Copy out the data below line for line, leaving out the pictures.

--- DATASET ROWS ---

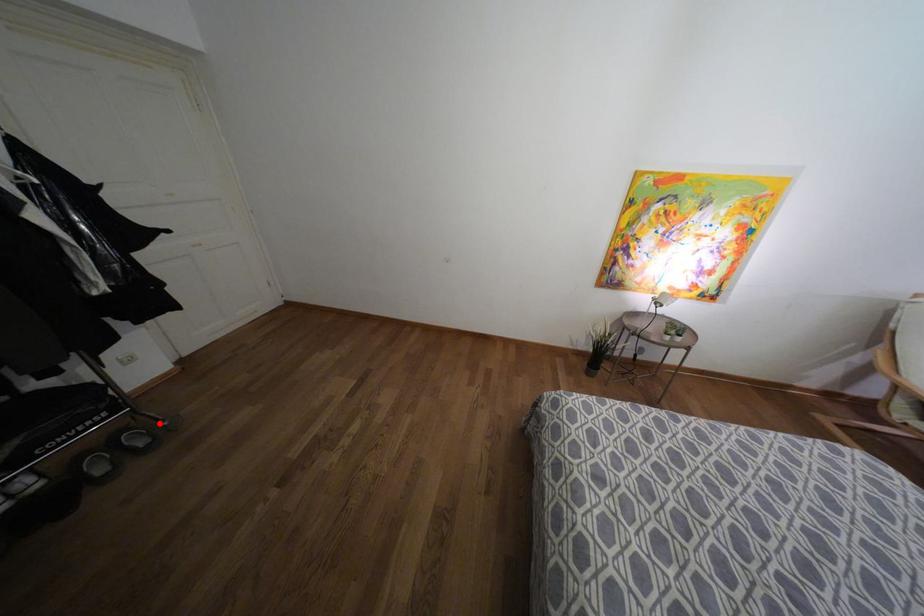
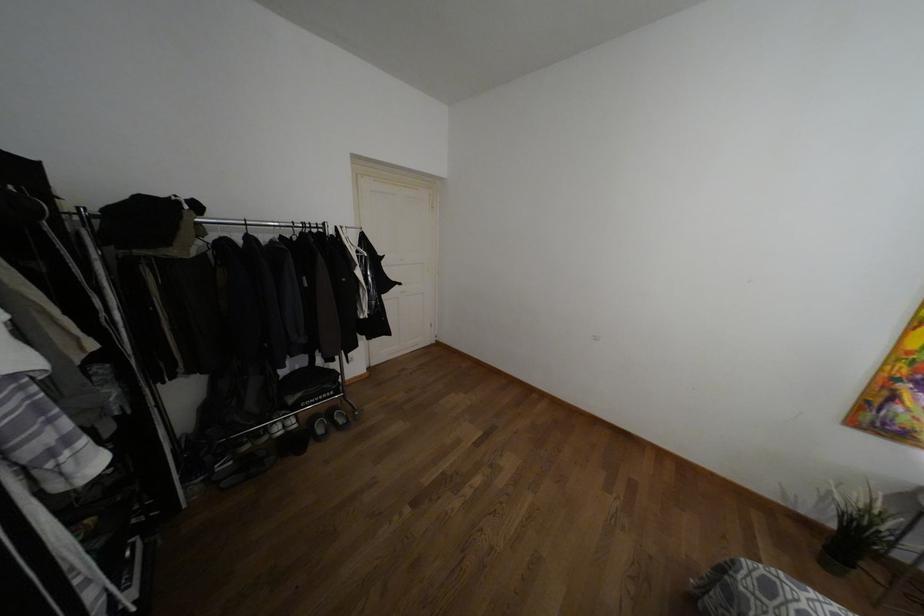
Question: A red point is marked in image1. In image2, is the corresponding 3D point closer to the camera or farther? Reply with the corresponding letter.

Choices:
 (A) The corresponding 3D point is closer.
 (B) The corresponding 3D point is farther.

Answer: (A)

---

● SOLUTION FOR THIS TASK:
Question: A red point is marked in image1. In image2, is the corresponding 3D point closer to the camera or farther? Reply with the corresponding letter.

Choices:
 (A) The corresponding 3D point is closer.
 (B) The corresponding 3D point is farther.

Answer: (A)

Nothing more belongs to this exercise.